[Opening RAW DATA section]

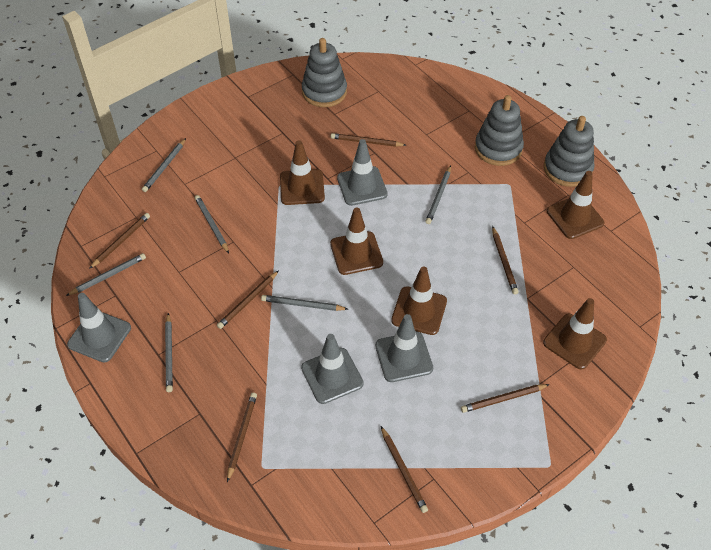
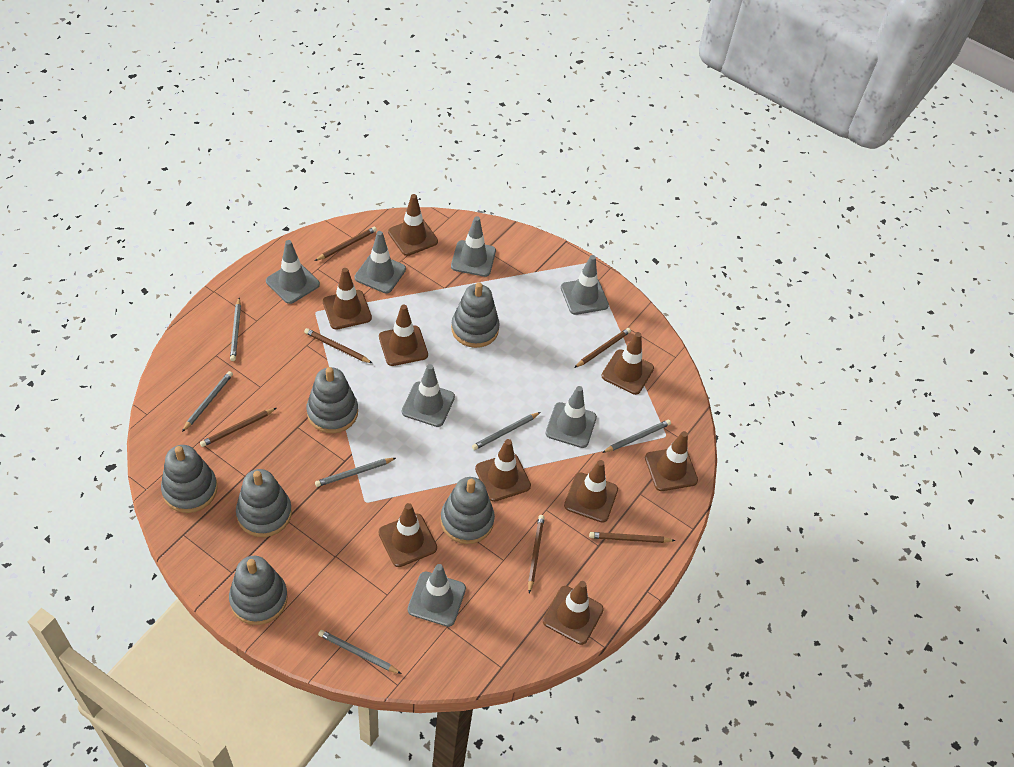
brown pencil: 7 -> 6
brown traffic cone: 5 -> 9
grey stacking toy: 3 -> 6
grey traffic cone: 4 -> 7

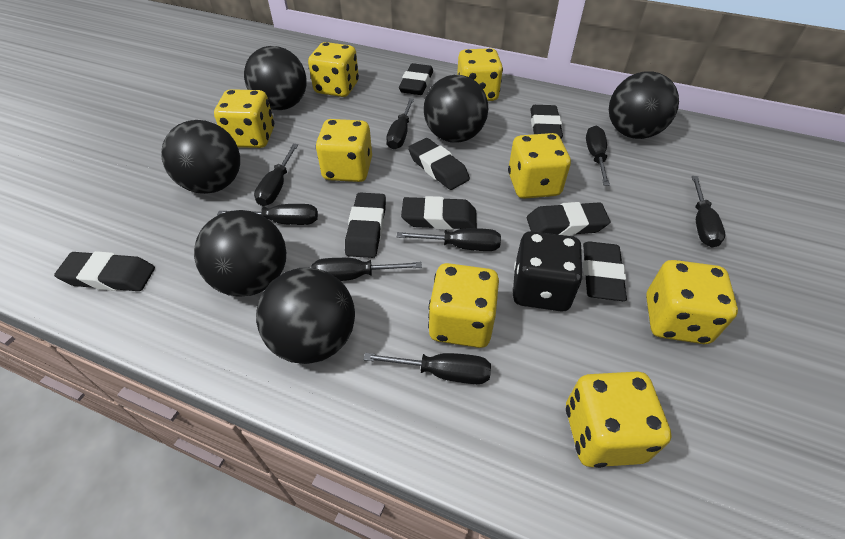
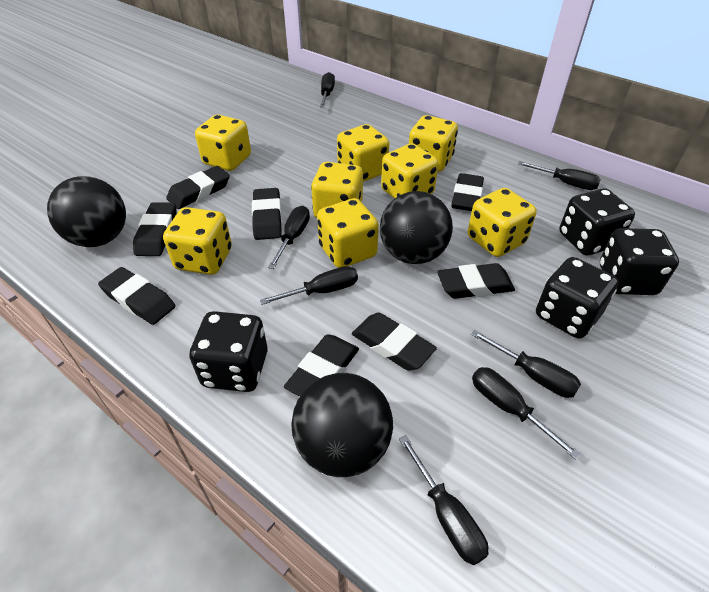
black ball: 6 -> 3
black dice: 1 -> 4
black screwdriver: 8 -> 7

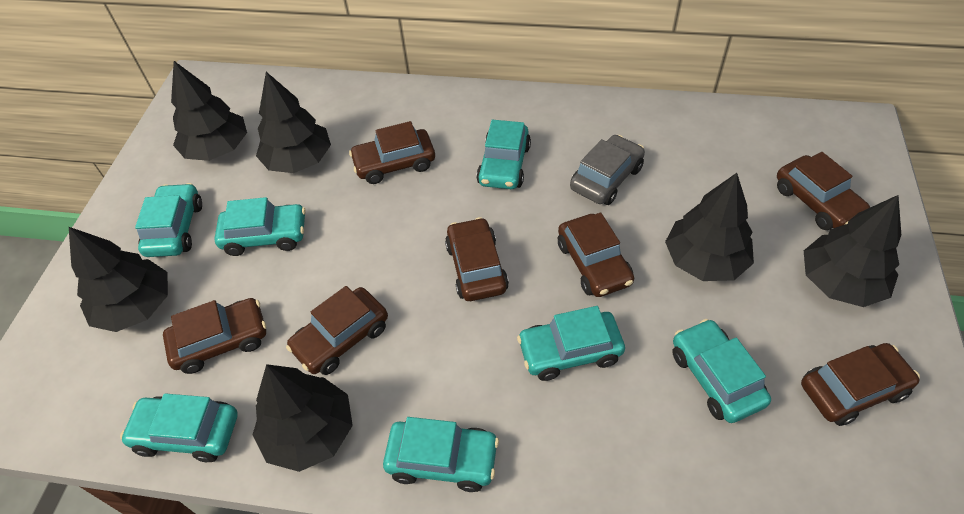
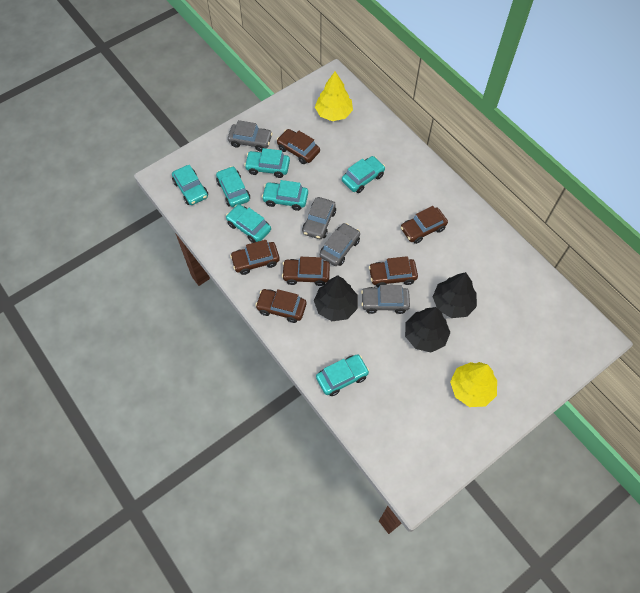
black tree: 6 -> 3
brown car: 7 -> 6
grey car: 1 -> 4
yellow tree: 0 -> 2

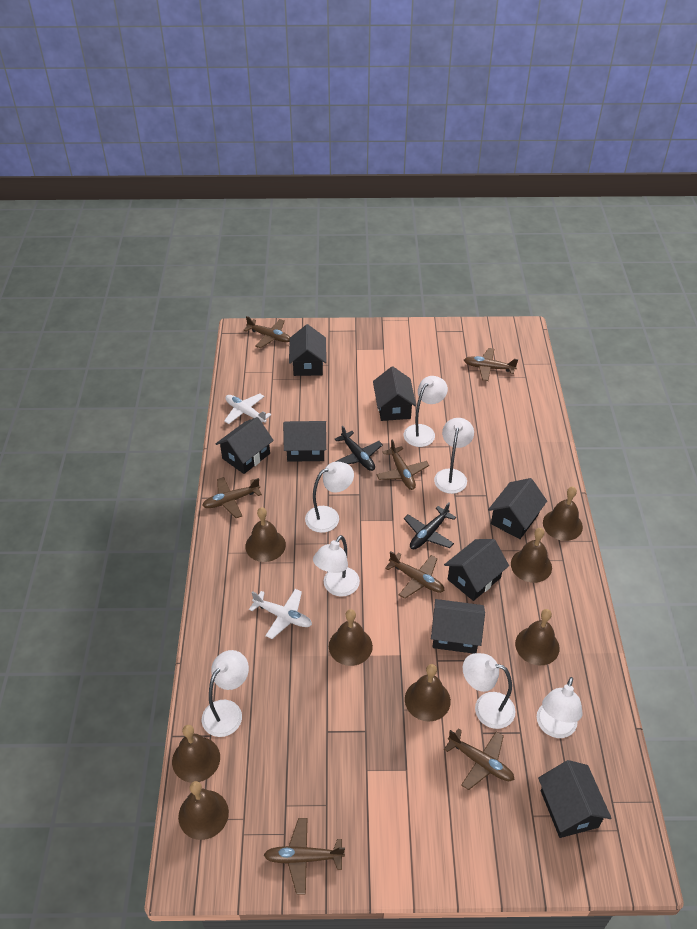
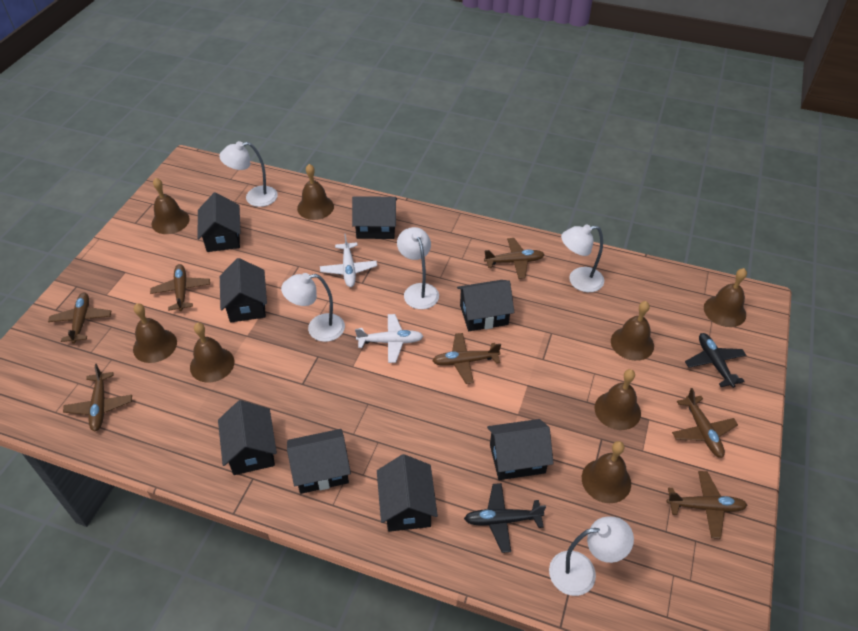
white lamp: 7 -> 5

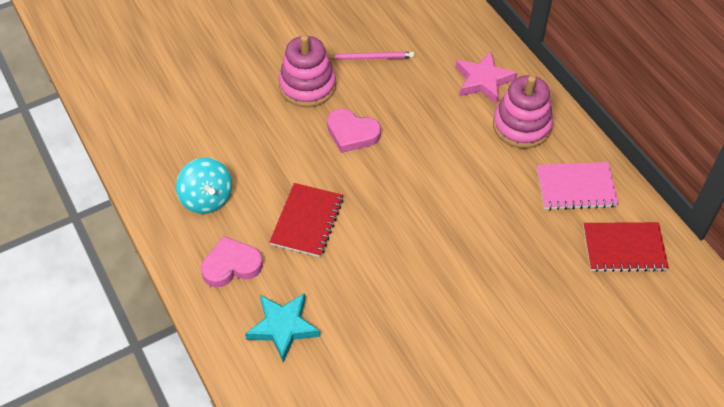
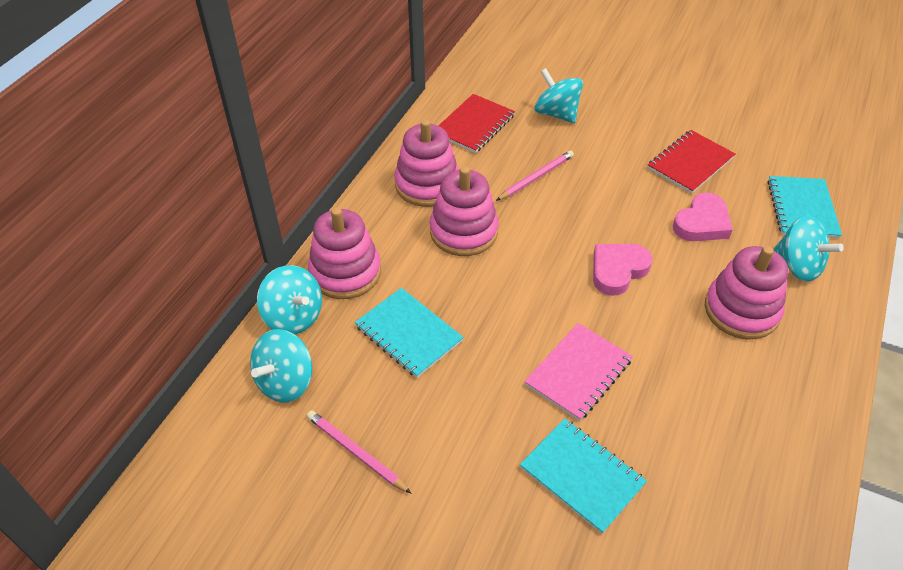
pink pencil: 1 -> 2
pink stacking toy: 2 -> 4
pink star: 1 -> 0
turquoise notebook: 0 -> 3
turquoise spinning top: 1 -> 4
turquoise star: 1 -> 0

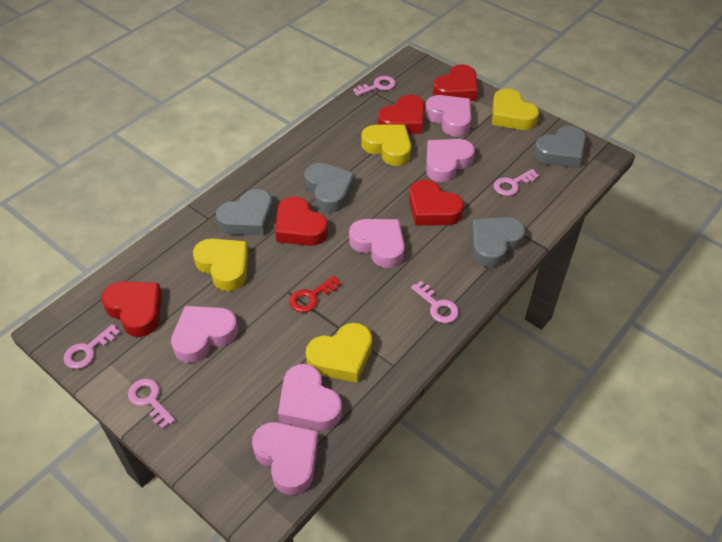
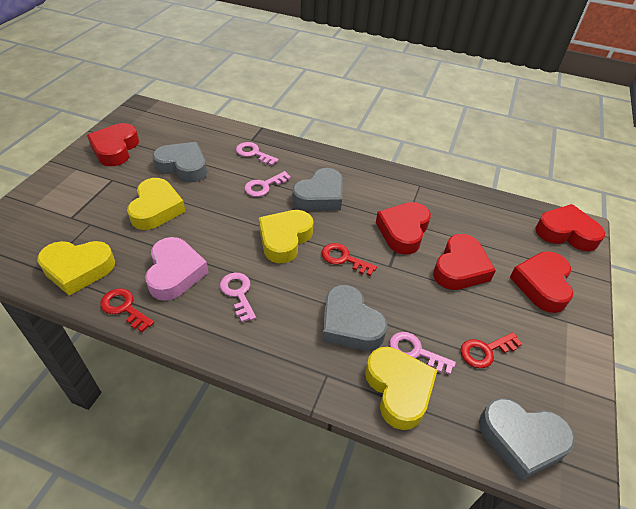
pink heart: 6 -> 1
pink key: 5 -> 4
red key: 1 -> 3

[Closing RAW DATA section]

* WHAT YOU WILL DO: Exactly as written, give the entries above again, with no images.

* EXERCISE ANSWER:
brown pencil: 7 -> 6
brown traffic cone: 5 -> 9
grey stacking toy: 3 -> 6
grey traffic cone: 4 -> 7

black ball: 6 -> 3
black dice: 1 -> 4
black screwdriver: 8 -> 7

black tree: 6 -> 3
brown car: 7 -> 6
grey car: 1 -> 4
yellow tree: 0 -> 2

white lamp: 7 -> 5

pink pencil: 1 -> 2
pink stacking toy: 2 -> 4
pink star: 1 -> 0
turquoise notebook: 0 -> 3
turquoise spinning top: 1 -> 4
turquoise star: 1 -> 0

pink heart: 6 -> 1
pink key: 5 -> 4
red key: 1 -> 3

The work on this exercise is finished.